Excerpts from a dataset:
+ + + +

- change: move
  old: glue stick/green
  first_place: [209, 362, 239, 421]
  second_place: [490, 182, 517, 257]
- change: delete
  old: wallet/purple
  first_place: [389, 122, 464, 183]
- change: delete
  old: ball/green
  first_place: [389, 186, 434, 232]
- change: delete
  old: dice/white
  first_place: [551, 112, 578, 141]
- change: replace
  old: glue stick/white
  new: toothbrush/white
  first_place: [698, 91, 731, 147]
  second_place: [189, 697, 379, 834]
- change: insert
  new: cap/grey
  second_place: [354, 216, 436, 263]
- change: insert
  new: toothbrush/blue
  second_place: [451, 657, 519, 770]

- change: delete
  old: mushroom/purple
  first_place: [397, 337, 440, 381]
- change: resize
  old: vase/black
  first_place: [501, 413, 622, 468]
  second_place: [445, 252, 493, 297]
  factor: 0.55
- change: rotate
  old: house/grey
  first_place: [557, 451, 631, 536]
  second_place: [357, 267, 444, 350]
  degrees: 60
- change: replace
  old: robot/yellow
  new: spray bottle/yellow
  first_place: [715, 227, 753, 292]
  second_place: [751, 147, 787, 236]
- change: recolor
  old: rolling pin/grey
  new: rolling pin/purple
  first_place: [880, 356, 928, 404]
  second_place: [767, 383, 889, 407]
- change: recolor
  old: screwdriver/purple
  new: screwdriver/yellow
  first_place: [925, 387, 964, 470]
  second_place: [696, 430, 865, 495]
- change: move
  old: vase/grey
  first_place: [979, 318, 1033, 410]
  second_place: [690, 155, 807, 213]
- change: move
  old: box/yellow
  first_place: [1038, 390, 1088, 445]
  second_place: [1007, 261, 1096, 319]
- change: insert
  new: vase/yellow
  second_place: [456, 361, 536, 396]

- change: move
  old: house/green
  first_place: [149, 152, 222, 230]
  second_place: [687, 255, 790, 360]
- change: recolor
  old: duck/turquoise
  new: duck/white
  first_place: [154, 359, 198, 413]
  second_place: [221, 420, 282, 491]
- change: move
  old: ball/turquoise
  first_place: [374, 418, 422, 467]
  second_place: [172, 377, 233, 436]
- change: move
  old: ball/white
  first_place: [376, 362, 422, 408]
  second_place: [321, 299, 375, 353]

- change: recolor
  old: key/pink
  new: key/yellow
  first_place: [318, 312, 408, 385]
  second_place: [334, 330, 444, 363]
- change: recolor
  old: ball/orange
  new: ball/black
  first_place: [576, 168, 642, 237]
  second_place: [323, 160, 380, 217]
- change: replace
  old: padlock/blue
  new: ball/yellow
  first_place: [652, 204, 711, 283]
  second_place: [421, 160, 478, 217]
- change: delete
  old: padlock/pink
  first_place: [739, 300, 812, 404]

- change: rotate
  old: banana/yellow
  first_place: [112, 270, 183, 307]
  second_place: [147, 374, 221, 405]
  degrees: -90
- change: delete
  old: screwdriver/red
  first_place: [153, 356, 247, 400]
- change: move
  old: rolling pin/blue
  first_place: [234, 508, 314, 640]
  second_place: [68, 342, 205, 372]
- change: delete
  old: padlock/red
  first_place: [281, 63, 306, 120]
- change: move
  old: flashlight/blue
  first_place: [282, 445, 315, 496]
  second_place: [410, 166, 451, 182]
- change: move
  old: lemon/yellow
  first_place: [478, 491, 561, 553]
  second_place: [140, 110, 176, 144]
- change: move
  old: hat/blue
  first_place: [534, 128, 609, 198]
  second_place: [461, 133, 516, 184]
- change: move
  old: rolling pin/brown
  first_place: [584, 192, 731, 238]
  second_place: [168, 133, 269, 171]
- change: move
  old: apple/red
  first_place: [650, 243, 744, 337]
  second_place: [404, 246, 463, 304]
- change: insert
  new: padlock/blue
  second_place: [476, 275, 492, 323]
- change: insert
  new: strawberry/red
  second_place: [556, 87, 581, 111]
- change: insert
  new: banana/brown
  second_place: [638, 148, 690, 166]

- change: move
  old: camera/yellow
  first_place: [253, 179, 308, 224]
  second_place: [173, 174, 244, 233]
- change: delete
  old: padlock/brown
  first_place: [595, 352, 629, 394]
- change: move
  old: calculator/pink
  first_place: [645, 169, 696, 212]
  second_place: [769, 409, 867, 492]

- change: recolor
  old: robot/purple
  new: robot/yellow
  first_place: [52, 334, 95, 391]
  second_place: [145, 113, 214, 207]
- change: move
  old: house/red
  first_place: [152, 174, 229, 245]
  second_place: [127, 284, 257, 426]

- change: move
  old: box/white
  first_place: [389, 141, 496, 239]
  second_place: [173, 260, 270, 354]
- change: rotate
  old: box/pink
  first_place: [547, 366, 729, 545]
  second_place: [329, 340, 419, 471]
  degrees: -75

+ + + +

WORK INSTRUCTIONS>
If a line in the data above includes the string "stick", copy it.

ANSWER TO THIS EXERCISE>
  old: glue stick/green
  old: glue stick/white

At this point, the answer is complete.